((

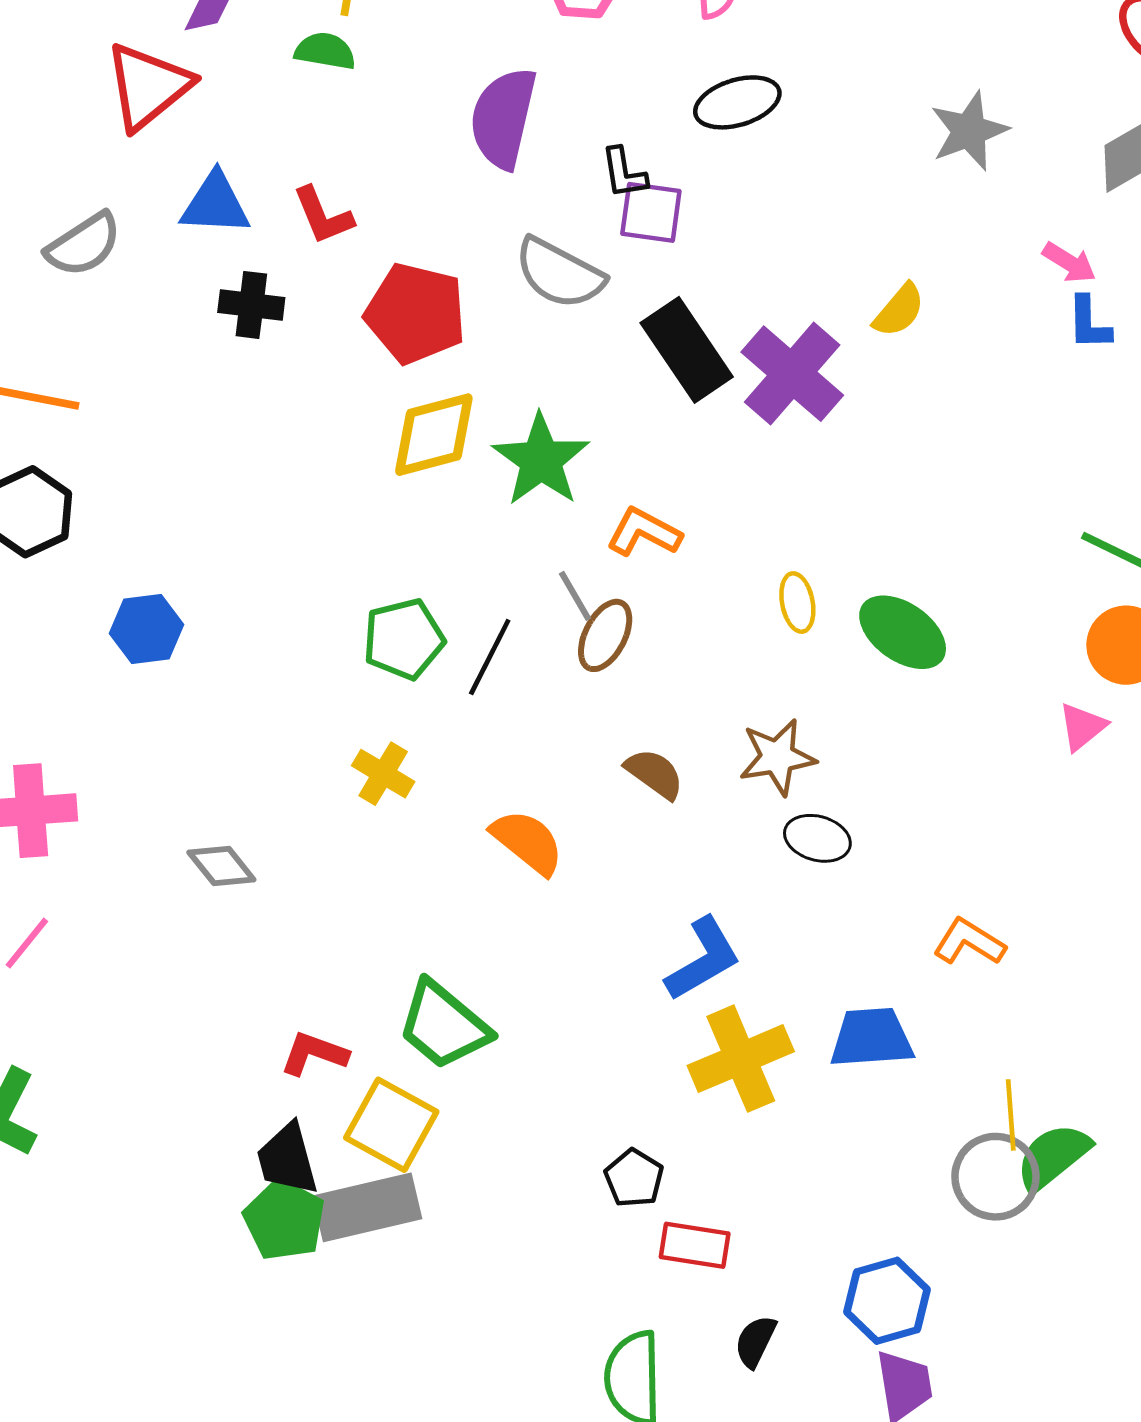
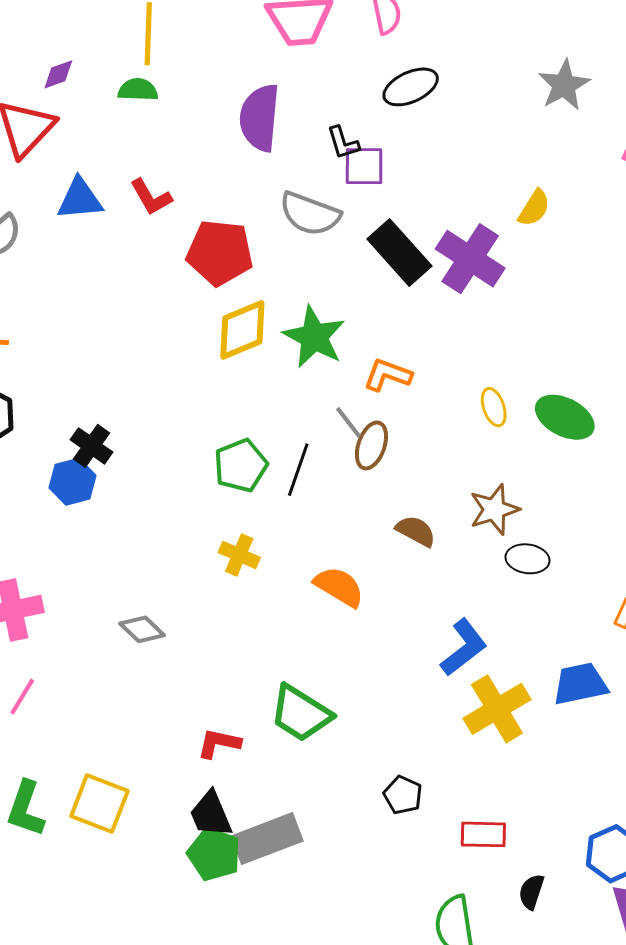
black cross: (251, 305) -> (92, 446), moved, turned 36
yellow square: (391, 1125) -> (99, 803), moved
black pentagon: (634, 1178) -> (403, 795), moved

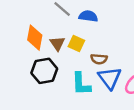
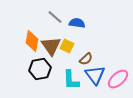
brown triangle: (57, 44) -> (51, 46), size x1.5
brown semicircle: (99, 59) -> (86, 59), turned -48

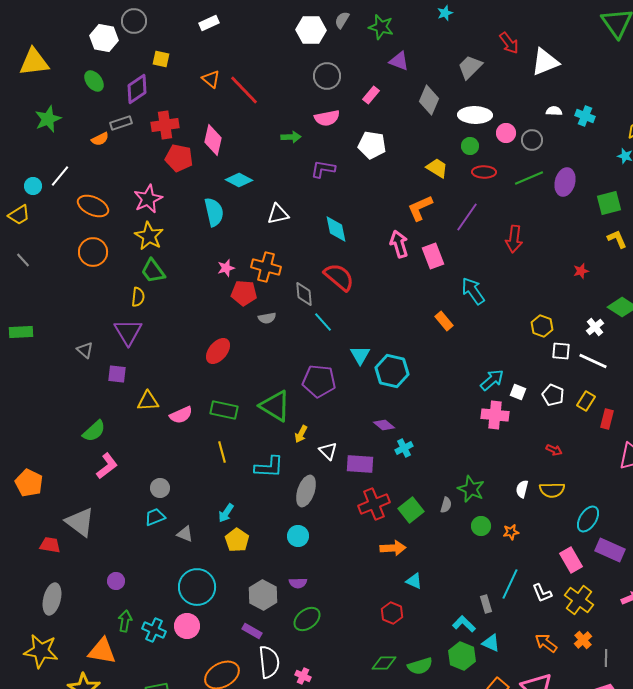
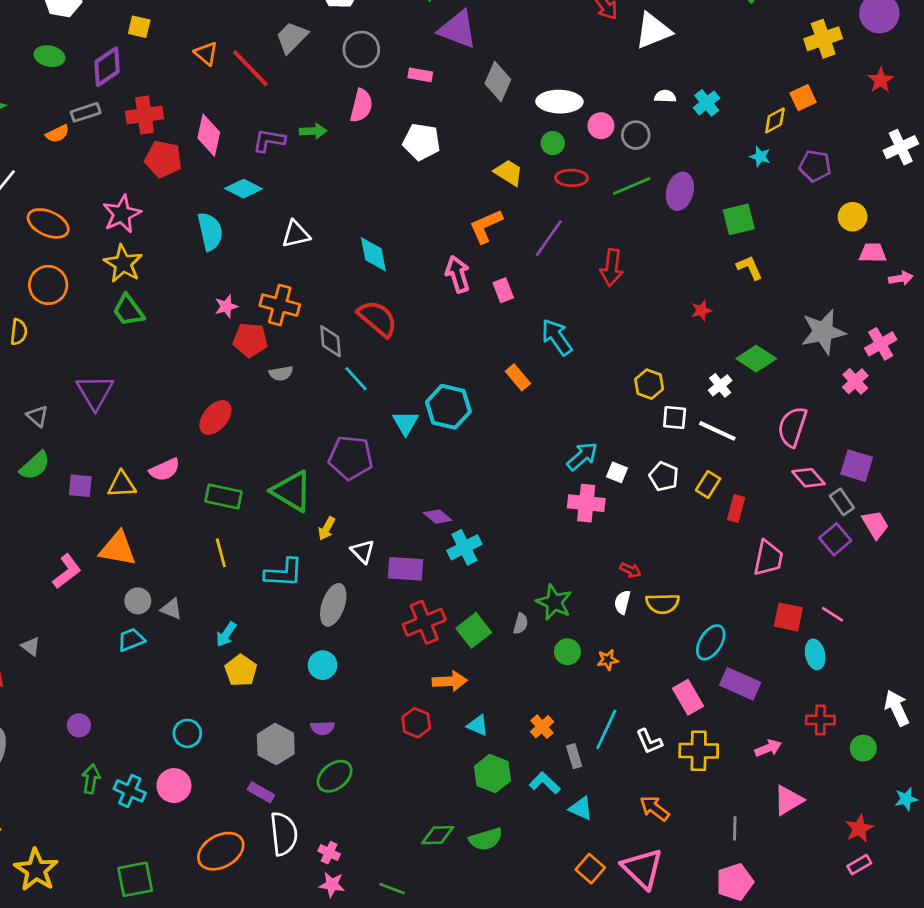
purple triangle: (399, 61) -> (458, 29), size x1.5
gray trapezoid: (470, 67) -> (292, 37), moved
green ellipse: (94, 81) -> (49, 56), turned -40
pink rectangle: (371, 95) -> (420, 75), turned 60
cyan cross: (585, 116) -> (707, 103), turned 30
pink semicircle: (327, 118) -> (361, 106), turned -65
purple L-shape: (323, 169) -> (269, 140), moved
pink rectangle: (433, 256) -> (503, 290), size x0.7
yellow semicircle: (138, 297) -> (19, 332), moved
cyan hexagon: (392, 371) -> (448, 407), moved
purple square: (117, 374) -> (80, 486), moved
pink semicircle: (181, 415) -> (165, 470), moved
green semicircle: (94, 431) -> (35, 466), moved
cyan cross: (404, 448) -> (464, 547), size x1.4
red arrow: (554, 450) -> (630, 570), moved
gray triangle: (80, 522) -> (31, 646), size x0.5
gray triangle: (185, 534) -> (171, 609), moved
cyan circle: (197, 587) -> (187, 733), size x0.6
yellow cross: (579, 600) -> (699, 751), turned -36
red hexagon: (392, 613) -> (416, 723), moved
orange cross: (583, 640) -> (542, 727), moved
orange triangle: (102, 651) -> (118, 549), moved
green hexagon: (462, 656) -> (493, 774), moved

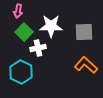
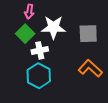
pink arrow: (18, 11) -> (29, 12), moved
cyan hexagon: (21, 72) -> (39, 76), moved

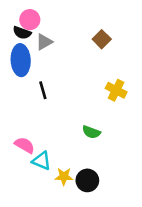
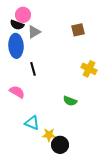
brown square: (102, 39) -> (78, 30), turned 32
pink semicircle: (25, 145) -> (17, 92), moved
black circle: (87, 180) -> (60, 145), moved

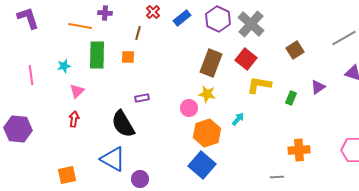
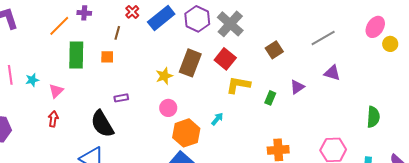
blue rectangle: (182, 18) -> (161, 18), size x1.5
orange line: (80, 26) -> (59, 26), turned -55
cyan star: (64, 66) -> (32, 80), moved
yellow star: (207, 94) -> (164, 76), moved, turned -30

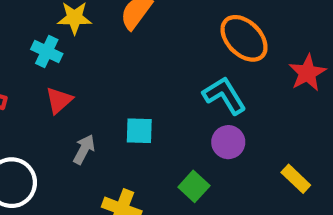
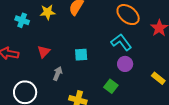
cyan cross: (47, 51) -> (22, 20), moved
cyan square: (139, 131) -> (81, 55), moved

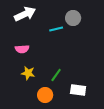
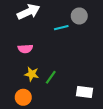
green line: (56, 75) -> (51, 77), moved
orange circle: (45, 95) -> (23, 97), moved

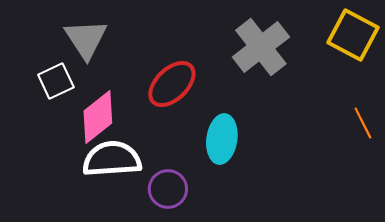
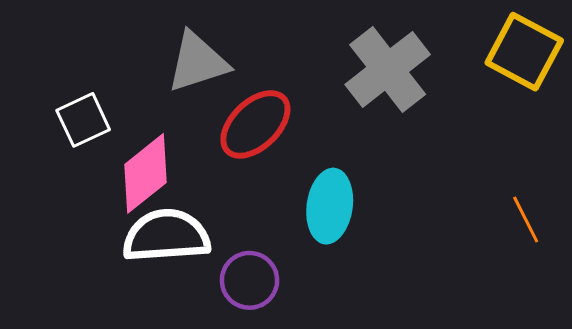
gray triangle: (86, 39) -> (198, 62), moved, turned 45
orange line: (363, 123) -> (526, 219), moved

))

▶ [Task to complete]:
Pictures are to be left out, and the lines from the beginning of the records through the line with "cyan square: (139, 131) -> (81, 55), moved" are to be printed exactly, with nothing added.

▶ [Answer to the exercise]:
black cross: (251, 305) -> (92, 446), moved, turned 36
yellow square: (391, 1125) -> (99, 803), moved
black pentagon: (634, 1178) -> (403, 795), moved

brown triangle: (57, 44) -> (51, 46), size x1.5
brown semicircle: (99, 59) -> (86, 59), turned -48

purple triangle: (399, 61) -> (458, 29), size x1.5
gray trapezoid: (470, 67) -> (292, 37), moved
green ellipse: (94, 81) -> (49, 56), turned -40
pink rectangle: (371, 95) -> (420, 75), turned 60
cyan cross: (585, 116) -> (707, 103), turned 30
pink semicircle: (327, 118) -> (361, 106), turned -65
purple L-shape: (323, 169) -> (269, 140), moved
pink rectangle: (433, 256) -> (503, 290), size x0.7
yellow semicircle: (138, 297) -> (19, 332), moved
cyan hexagon: (392, 371) -> (448, 407), moved
purple square: (117, 374) -> (80, 486), moved
pink semicircle: (181, 415) -> (165, 470), moved
green semicircle: (94, 431) -> (35, 466), moved
cyan cross: (404, 448) -> (464, 547), size x1.4
red arrow: (554, 450) -> (630, 570), moved
gray triangle: (80, 522) -> (31, 646), size x0.5
gray triangle: (185, 534) -> (171, 609), moved
cyan circle: (197, 587) -> (187, 733), size x0.6
yellow cross: (579, 600) -> (699, 751), turned -36
red hexagon: (392, 613) -> (416, 723), moved
orange cross: (583, 640) -> (542, 727), moved
orange triangle: (102, 651) -> (118, 549), moved
green hexagon: (462, 656) -> (493, 774), moved

pink arrow: (18, 11) -> (29, 12), moved
cyan hexagon: (21, 72) -> (39, 76), moved

brown square: (102, 39) -> (78, 30), turned 32
pink semicircle: (25, 145) -> (17, 92), moved
black circle: (87, 180) -> (60, 145), moved

blue rectangle: (182, 18) -> (161, 18), size x1.5
orange line: (80, 26) -> (59, 26), turned -55
cyan star: (64, 66) -> (32, 80), moved
yellow star: (207, 94) -> (164, 76), moved, turned -30

cyan cross: (47, 51) -> (22, 20), moved
cyan square: (139, 131) -> (81, 55), moved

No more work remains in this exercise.